Exercise objective:
Search the data for the word "none" and copy every line where it occurs.

Information provided:
>>>

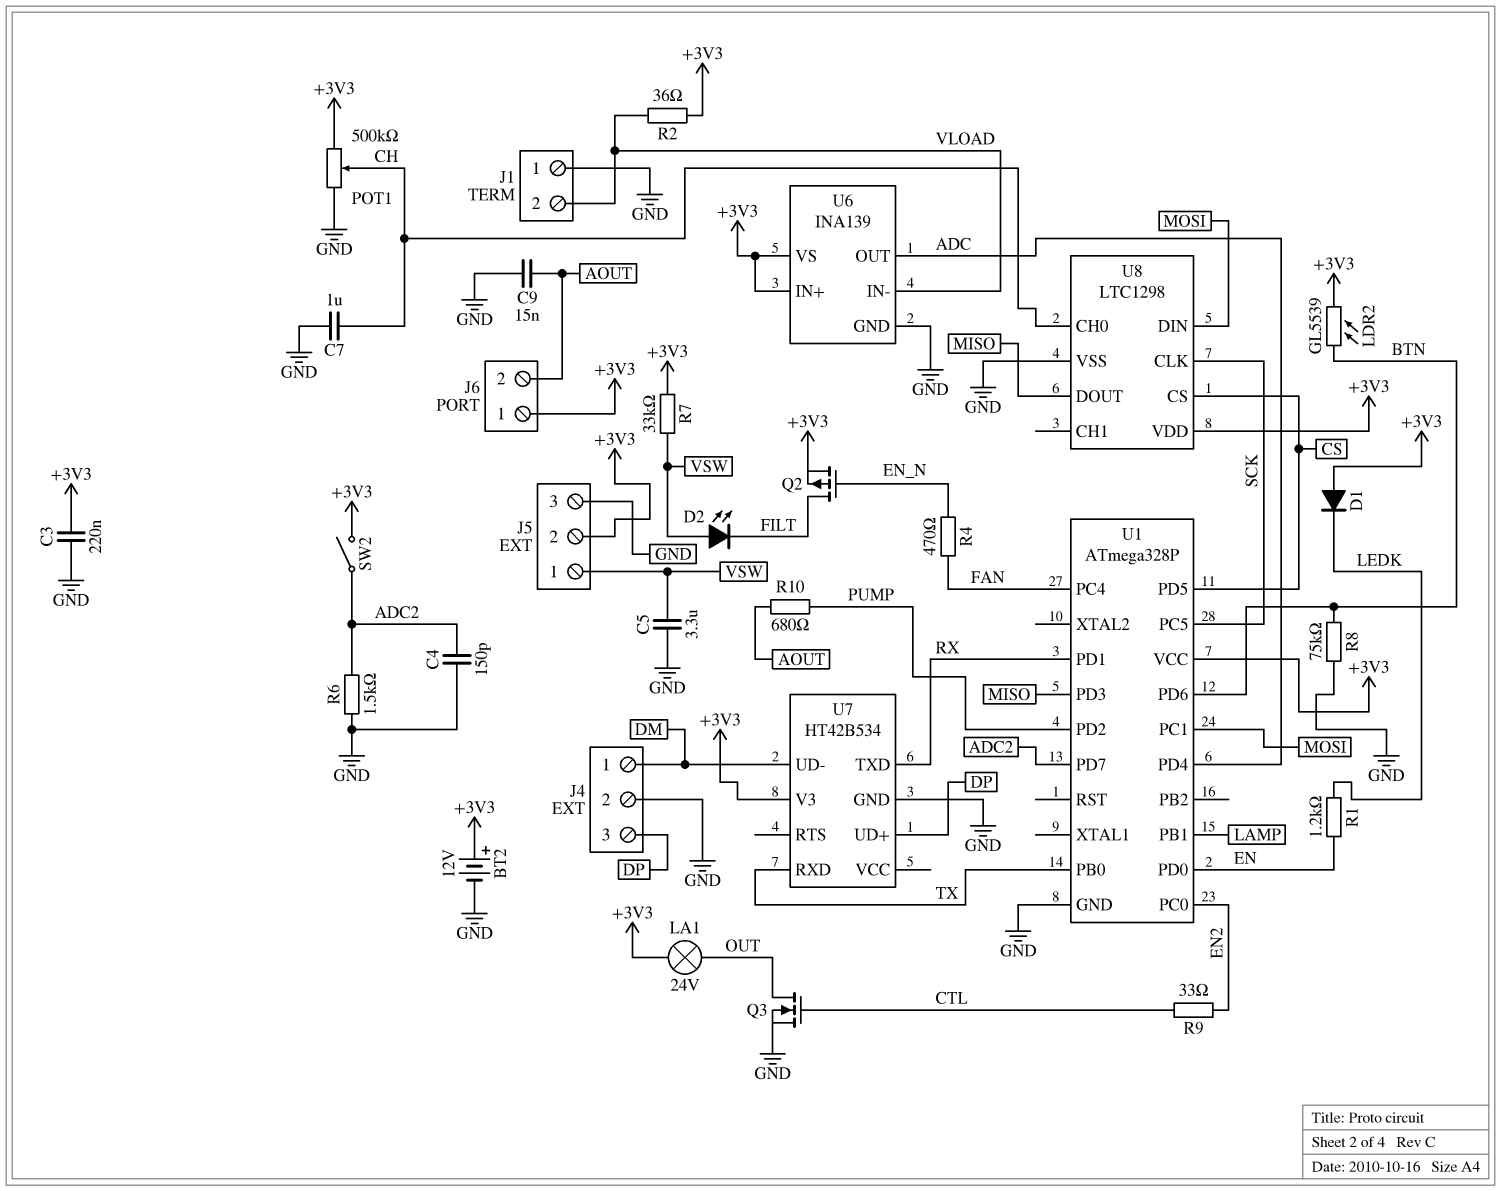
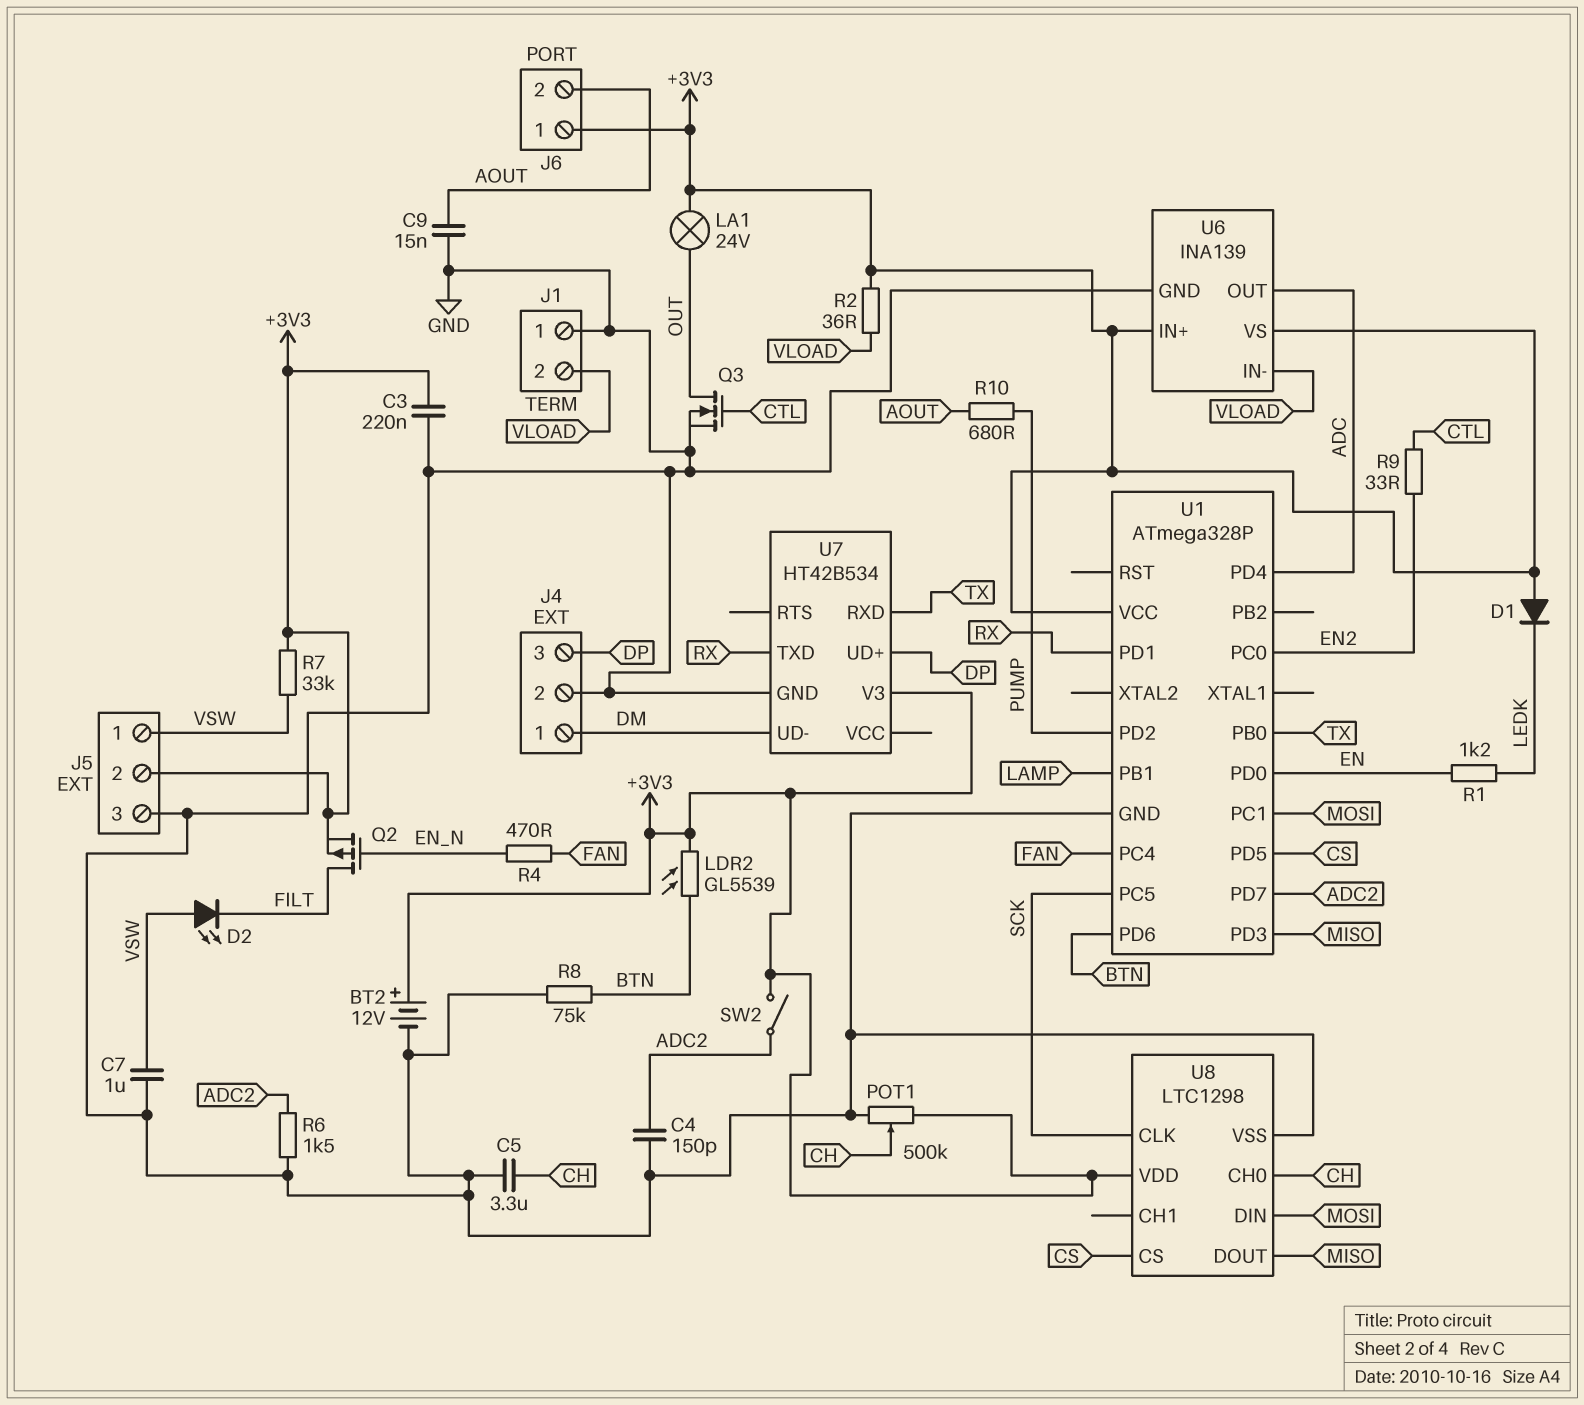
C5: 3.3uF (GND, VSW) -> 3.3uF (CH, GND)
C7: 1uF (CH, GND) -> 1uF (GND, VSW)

<<<
>>>

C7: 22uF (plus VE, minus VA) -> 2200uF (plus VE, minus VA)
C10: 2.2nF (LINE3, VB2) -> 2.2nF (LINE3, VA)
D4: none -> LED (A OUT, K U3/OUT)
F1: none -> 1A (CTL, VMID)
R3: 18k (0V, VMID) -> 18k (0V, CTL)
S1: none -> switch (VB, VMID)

<<<

Reply to the exercise:
D4: none -> LED (A OUT, K U3/OUT)
F1: none -> 1A (CTL, VMID)
S1: none -> switch (VB, VMID)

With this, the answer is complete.